Problem description
Exactly reproduce the lines from the top of the entries below through the line containing "track.png: [152,233,492,485] ->", with both ends included.

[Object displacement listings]

Segment Open

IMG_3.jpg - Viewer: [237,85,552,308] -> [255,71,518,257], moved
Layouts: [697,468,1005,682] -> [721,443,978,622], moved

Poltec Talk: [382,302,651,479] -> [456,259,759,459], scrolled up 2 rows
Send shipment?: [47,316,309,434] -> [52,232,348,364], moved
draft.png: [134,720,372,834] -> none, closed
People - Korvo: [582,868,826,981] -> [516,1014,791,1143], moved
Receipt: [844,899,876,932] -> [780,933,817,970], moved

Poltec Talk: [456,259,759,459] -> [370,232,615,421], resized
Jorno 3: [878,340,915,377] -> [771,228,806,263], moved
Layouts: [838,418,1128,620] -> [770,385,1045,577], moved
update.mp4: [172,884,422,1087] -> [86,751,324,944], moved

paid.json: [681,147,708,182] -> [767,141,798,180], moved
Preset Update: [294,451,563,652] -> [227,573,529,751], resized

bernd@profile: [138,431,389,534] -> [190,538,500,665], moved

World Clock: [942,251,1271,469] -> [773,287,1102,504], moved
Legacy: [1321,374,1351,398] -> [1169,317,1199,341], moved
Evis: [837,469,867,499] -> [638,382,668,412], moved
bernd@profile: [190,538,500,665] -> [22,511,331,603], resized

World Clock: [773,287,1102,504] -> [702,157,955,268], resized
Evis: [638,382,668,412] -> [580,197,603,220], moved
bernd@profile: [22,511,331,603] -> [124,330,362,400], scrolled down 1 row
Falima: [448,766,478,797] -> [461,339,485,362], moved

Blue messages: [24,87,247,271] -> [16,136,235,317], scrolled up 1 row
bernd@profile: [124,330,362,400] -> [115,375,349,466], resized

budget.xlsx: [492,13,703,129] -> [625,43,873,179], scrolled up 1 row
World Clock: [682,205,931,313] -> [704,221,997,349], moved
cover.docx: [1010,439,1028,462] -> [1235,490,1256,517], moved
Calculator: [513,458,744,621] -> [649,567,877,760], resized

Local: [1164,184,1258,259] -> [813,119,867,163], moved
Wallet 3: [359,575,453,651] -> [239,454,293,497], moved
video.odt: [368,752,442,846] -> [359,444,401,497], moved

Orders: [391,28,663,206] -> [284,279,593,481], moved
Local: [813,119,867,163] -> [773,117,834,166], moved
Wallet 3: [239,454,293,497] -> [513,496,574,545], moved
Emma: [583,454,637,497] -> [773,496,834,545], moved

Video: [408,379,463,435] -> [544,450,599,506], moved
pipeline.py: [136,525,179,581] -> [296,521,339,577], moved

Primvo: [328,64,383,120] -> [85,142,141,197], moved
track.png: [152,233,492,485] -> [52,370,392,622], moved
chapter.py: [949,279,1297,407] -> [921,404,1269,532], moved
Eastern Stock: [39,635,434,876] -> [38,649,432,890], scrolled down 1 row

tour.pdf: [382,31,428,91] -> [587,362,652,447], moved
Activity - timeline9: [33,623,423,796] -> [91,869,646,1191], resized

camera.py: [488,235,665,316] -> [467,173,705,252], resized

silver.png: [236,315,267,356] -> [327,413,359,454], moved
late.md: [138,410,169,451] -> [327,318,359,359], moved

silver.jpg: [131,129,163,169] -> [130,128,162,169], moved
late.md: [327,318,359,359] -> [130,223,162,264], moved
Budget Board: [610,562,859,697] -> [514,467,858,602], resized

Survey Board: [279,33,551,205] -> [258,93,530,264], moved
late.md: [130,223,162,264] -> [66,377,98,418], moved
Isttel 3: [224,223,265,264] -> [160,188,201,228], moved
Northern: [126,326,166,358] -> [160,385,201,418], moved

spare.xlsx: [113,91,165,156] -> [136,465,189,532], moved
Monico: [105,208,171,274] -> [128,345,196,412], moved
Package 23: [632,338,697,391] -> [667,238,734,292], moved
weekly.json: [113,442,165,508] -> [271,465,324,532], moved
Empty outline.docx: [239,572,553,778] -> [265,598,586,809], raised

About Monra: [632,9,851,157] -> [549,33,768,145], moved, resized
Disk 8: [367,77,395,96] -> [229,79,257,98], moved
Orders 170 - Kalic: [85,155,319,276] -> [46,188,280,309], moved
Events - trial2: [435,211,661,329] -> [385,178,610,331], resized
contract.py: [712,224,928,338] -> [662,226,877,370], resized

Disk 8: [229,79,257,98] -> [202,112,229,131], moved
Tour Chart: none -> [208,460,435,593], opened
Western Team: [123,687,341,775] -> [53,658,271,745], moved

Segment Closed

Your response
IMG_3.jpg - Viewer: [237,85,552,308] -> [255,71,518,257], moved
Layouts: [697,468,1005,682] -> [721,443,978,622], moved

Poltec Talk: [382,302,651,479] -> [456,259,759,459], scrolled up 2 rows
Send shipment?: [47,316,309,434] -> [52,232,348,364], moved
draft.png: [134,720,372,834] -> none, closed
People - Korvo: [582,868,826,981] -> [516,1014,791,1143], moved
Receipt: [844,899,876,932] -> [780,933,817,970], moved

Poltec Talk: [456,259,759,459] -> [370,232,615,421], resized
Jorno 3: [878,340,915,377] -> [771,228,806,263], moved
Layouts: [838,418,1128,620] -> [770,385,1045,577], moved
update.mp4: [172,884,422,1087] -> [86,751,324,944], moved

paid.json: [681,147,708,182] -> [767,141,798,180], moved
Preset Update: [294,451,563,652] -> [227,573,529,751], resized

bernd@profile: [138,431,389,534] -> [190,538,500,665], moved

World Clock: [942,251,1271,469] -> [773,287,1102,504], moved
Legacy: [1321,374,1351,398] -> [1169,317,1199,341], moved
Evis: [837,469,867,499] -> [638,382,668,412], moved
bernd@profile: [190,538,500,665] -> [22,511,331,603], resized

World Clock: [773,287,1102,504] -> [702,157,955,268], resized
Evis: [638,382,668,412] -> [580,197,603,220], moved
bernd@profile: [22,511,331,603] -> [124,330,362,400], scrolled down 1 row
Falima: [448,766,478,797] -> [461,339,485,362], moved

Blue messages: [24,87,247,271] -> [16,136,235,317], scrolled up 1 row
bernd@profile: [124,330,362,400] -> [115,375,349,466], resized

budget.xlsx: [492,13,703,129] -> [625,43,873,179], scrolled up 1 row
World Clock: [682,205,931,313] -> [704,221,997,349], moved
cover.docx: [1010,439,1028,462] -> [1235,490,1256,517], moved
Calculator: [513,458,744,621] -> [649,567,877,760], resized

Local: [1164,184,1258,259] -> [813,119,867,163], moved
Wallet 3: [359,575,453,651] -> [239,454,293,497], moved
video.odt: [368,752,442,846] -> [359,444,401,497], moved

Orders: [391,28,663,206] -> [284,279,593,481], moved
Local: [813,119,867,163] -> [773,117,834,166], moved
Wallet 3: [239,454,293,497] -> [513,496,574,545], moved
Emma: [583,454,637,497] -> [773,496,834,545], moved

Video: [408,379,463,435] -> [544,450,599,506], moved
pipeline.py: [136,525,179,581] -> [296,521,339,577], moved

Primvo: [328,64,383,120] -> [85,142,141,197], moved
track.png: [152,233,492,485] -> [52,370,392,622], moved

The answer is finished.